§ PROVIDED ENTRIES
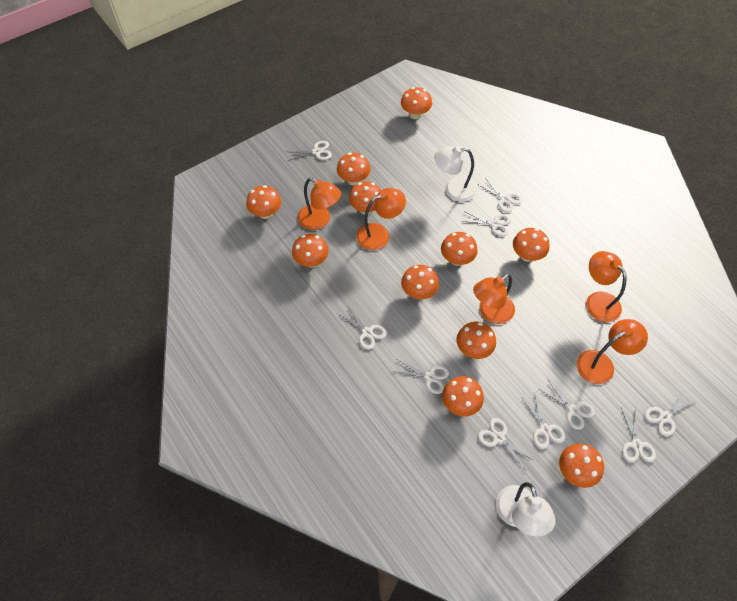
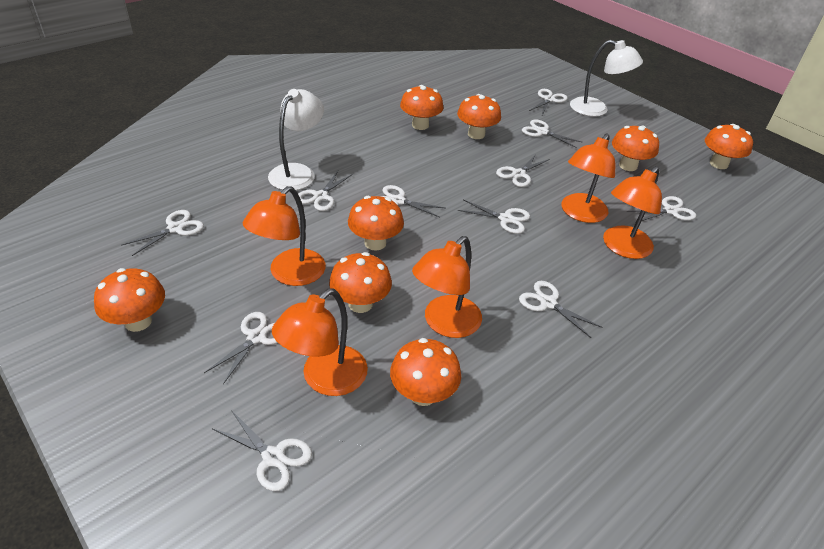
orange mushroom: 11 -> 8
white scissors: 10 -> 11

...

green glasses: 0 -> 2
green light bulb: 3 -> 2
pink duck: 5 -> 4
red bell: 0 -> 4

§ TASK
Copy only this part of the entries above: the line with "green glasses: 0 -> 2", the line with "red bell: 0 -> 4", and the lines between, all exactly as written.

§ TASK ANSWER
green glasses: 0 -> 2
green light bulb: 3 -> 2
pink duck: 5 -> 4
red bell: 0 -> 4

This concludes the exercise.